Data excerpt ::
Segment Open

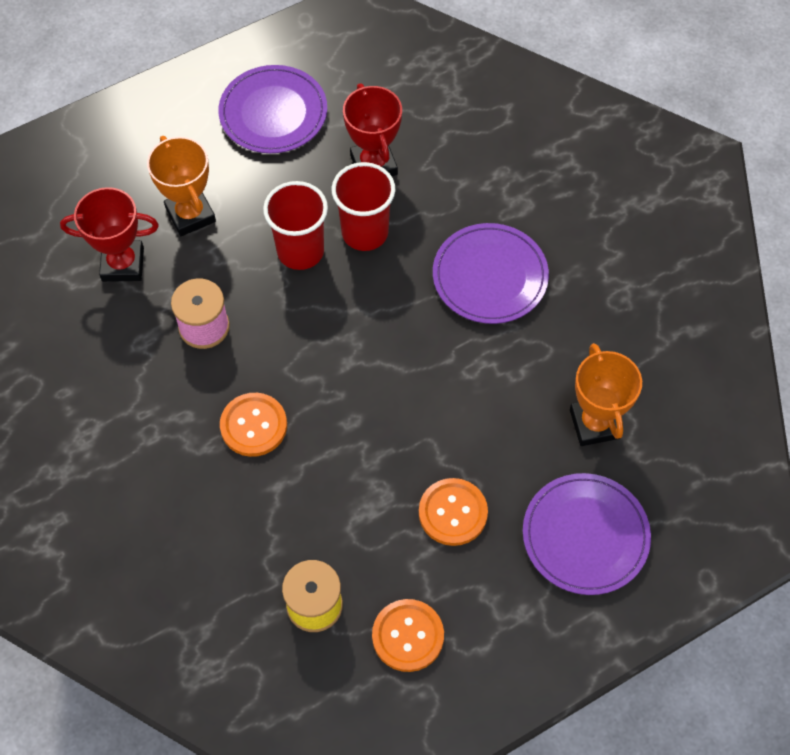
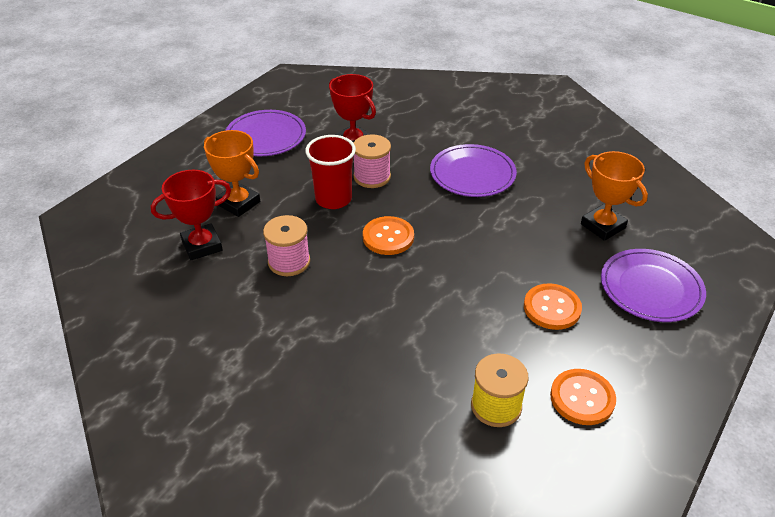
camera: 25 degrees left, 20 degrees down
orange button [220,393,287,457] -> orange button moved to [363,216,414,255]
red cup [332,162,395,251] -> pink spool [353,134,391,188]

Segment Closed

What you need to do ::
Could you reproduce all of the material exactly? Keep the pictures out of it.

Completed task ::
camera: 25 degrees left, 20 degrees down
orange button [220,393,287,457] -> orange button moved to [363,216,414,255]
red cup [332,162,395,251] -> pink spool [353,134,391,188]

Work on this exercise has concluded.